### EXERCISE
Find the word "none" in the listing below, then return every line it appears in.

### GIVEN ENTRIES
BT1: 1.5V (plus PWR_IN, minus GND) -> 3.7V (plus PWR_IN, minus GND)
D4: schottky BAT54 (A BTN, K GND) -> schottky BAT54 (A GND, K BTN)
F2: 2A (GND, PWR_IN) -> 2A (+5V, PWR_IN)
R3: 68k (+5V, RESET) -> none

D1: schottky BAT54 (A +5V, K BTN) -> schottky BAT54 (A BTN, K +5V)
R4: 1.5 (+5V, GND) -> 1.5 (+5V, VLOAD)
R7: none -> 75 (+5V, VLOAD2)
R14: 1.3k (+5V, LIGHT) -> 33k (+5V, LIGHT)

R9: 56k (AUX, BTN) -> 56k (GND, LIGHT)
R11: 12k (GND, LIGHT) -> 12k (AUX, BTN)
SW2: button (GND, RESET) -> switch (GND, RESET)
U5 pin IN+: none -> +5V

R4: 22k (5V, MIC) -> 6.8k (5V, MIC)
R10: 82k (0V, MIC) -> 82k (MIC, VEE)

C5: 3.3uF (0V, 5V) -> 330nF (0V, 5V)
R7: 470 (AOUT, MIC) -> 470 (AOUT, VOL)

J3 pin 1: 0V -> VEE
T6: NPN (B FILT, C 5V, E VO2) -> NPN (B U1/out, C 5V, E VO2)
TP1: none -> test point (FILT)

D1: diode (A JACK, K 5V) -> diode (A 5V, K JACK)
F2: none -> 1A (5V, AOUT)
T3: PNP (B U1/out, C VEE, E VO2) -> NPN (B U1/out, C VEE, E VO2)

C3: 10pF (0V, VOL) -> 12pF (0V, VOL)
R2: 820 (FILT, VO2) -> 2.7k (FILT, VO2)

### FINISHED TASK
R3: 68k (+5V, RESET) -> none
R7: none -> 75 (+5V, VLOAD2)
U5 pin IN+: none -> +5V
TP1: none -> test point (FILT)
F2: none -> 1A (5V, AOUT)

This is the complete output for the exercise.